Image sets with object changes
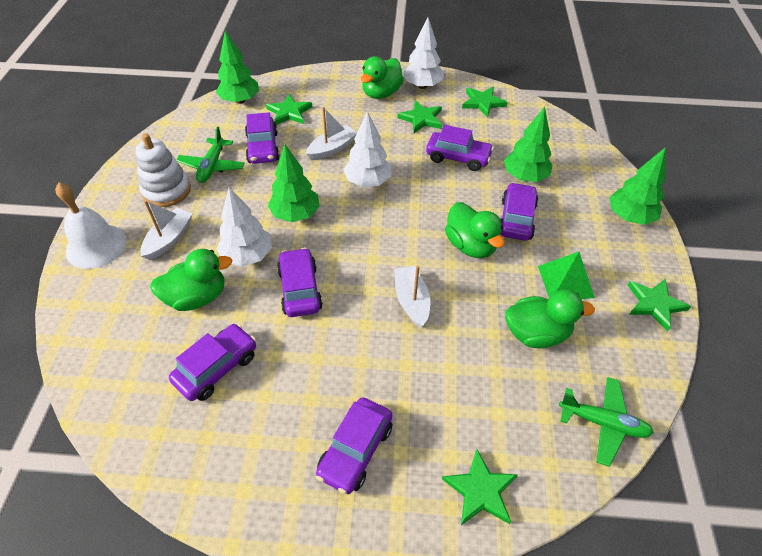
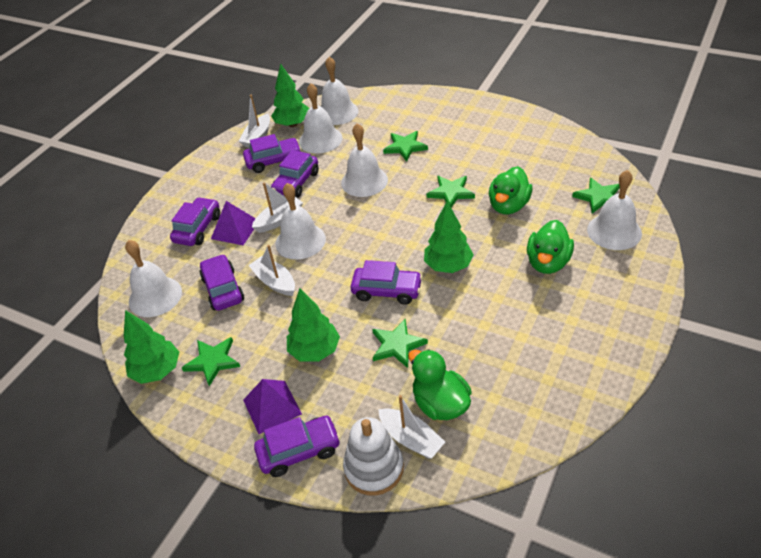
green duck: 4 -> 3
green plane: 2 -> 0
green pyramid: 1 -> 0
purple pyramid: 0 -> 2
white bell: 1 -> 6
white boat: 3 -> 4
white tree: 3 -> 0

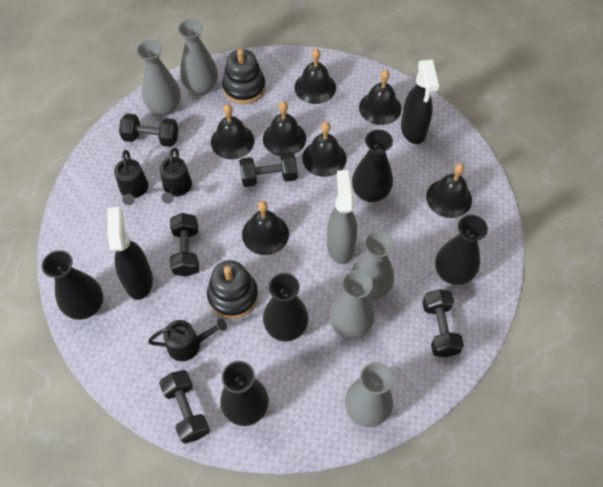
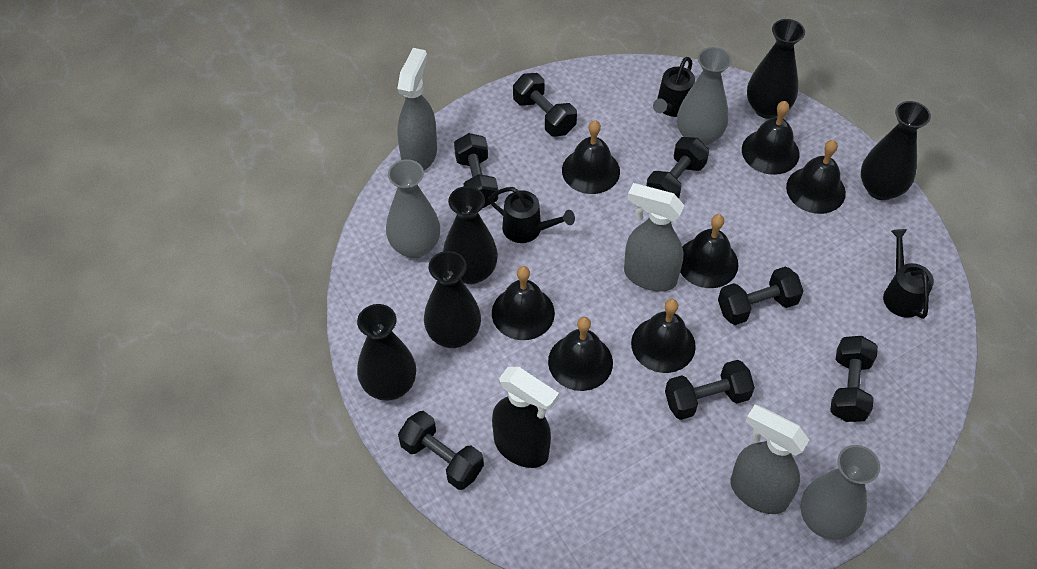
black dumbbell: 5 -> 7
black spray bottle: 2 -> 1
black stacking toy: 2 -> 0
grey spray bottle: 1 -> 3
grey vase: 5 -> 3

→ Work to complete: Leave the images aside and return the records above exactly as written.

→ Output for this exercise:
green duck: 4 -> 3
green plane: 2 -> 0
green pyramid: 1 -> 0
purple pyramid: 0 -> 2
white bell: 1 -> 6
white boat: 3 -> 4
white tree: 3 -> 0

black dumbbell: 5 -> 7
black spray bottle: 2 -> 1
black stacking toy: 2 -> 0
grey spray bottle: 1 -> 3
grey vase: 5 -> 3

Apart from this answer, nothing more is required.